■ Assigned task
Retype, word for word, each line between the lines holding "JOY3 pin VRY: D7 -> D3" and "RELAY pin IN1: D3 -> D7", inclusive, and leave the rest of the data alone.

■ Collected data
※
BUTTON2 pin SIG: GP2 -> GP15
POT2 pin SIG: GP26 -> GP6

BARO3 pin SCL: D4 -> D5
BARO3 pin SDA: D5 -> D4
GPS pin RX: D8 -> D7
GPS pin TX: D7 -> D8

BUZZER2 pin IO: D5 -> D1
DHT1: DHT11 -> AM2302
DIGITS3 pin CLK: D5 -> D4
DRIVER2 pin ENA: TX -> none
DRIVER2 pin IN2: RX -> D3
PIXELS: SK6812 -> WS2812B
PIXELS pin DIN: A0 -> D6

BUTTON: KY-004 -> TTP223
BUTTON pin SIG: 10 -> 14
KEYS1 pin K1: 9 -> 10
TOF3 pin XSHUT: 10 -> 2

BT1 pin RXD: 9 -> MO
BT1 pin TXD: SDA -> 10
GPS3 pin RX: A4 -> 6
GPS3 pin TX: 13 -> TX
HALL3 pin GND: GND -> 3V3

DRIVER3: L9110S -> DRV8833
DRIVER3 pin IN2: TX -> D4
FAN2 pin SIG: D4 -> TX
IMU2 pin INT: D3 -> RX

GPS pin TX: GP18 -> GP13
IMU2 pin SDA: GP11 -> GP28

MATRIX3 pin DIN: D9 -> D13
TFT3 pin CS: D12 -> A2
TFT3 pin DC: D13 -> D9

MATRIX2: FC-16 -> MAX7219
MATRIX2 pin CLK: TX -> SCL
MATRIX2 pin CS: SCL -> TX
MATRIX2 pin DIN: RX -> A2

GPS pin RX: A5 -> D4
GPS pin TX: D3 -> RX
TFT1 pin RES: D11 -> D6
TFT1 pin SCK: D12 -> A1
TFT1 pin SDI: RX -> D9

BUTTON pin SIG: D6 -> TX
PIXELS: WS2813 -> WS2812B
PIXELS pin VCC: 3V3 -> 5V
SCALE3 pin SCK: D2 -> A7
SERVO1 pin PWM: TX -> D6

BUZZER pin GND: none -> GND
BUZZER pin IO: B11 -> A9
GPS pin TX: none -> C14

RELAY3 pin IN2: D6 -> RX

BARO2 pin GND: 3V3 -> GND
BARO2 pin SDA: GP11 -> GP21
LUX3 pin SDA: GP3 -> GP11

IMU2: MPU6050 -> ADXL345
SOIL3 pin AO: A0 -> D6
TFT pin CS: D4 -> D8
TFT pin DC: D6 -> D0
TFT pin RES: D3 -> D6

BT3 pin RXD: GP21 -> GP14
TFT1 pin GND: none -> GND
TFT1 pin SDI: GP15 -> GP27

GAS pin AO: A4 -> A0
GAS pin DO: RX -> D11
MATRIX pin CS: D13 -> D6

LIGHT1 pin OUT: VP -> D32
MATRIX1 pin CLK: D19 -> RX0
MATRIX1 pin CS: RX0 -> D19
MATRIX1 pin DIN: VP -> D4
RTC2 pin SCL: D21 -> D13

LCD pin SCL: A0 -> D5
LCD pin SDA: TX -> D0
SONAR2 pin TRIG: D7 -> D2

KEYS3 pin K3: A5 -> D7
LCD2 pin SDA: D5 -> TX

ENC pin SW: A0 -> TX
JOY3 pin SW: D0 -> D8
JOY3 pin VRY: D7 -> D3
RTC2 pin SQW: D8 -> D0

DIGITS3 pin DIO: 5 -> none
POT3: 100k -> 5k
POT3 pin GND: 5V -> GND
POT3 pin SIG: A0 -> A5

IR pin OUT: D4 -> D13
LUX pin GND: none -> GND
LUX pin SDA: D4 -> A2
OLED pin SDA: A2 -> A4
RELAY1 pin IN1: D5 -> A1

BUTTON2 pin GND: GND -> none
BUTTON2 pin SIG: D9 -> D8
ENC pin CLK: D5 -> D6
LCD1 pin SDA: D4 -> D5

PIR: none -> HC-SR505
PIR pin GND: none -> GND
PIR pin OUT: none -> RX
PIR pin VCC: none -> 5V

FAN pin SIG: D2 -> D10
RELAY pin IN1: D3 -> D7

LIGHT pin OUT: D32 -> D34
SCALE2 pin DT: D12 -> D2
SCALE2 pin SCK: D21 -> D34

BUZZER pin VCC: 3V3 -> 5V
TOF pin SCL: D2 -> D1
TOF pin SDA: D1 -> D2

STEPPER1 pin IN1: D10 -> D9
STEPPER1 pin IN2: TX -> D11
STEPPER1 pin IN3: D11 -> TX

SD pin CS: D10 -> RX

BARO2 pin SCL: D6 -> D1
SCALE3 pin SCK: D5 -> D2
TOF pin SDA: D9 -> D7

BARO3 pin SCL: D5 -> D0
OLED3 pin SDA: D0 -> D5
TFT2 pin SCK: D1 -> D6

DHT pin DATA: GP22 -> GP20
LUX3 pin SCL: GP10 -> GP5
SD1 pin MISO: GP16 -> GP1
※
■ Reply
JOY3 pin VRY: D7 -> D3
RTC2 pin SQW: D8 -> D0

DIGITS3 pin DIO: 5 -> none
POT3: 100k -> 5k
POT3 pin GND: 5V -> GND
POT3 pin SIG: A0 -> A5

IR pin OUT: D4 -> D13
LUX pin GND: none -> GND
LUX pin SDA: D4 -> A2
OLED pin SDA: A2 -> A4
RELAY1 pin IN1: D5 -> A1

BUTTON2 pin GND: GND -> none
BUTTON2 pin SIG: D9 -> D8
ENC pin CLK: D5 -> D6
LCD1 pin SDA: D4 -> D5

PIR: none -> HC-SR505
PIR pin GND: none -> GND
PIR pin OUT: none -> RX
PIR pin VCC: none -> 5V

FAN pin SIG: D2 -> D10
RELAY pin IN1: D3 -> D7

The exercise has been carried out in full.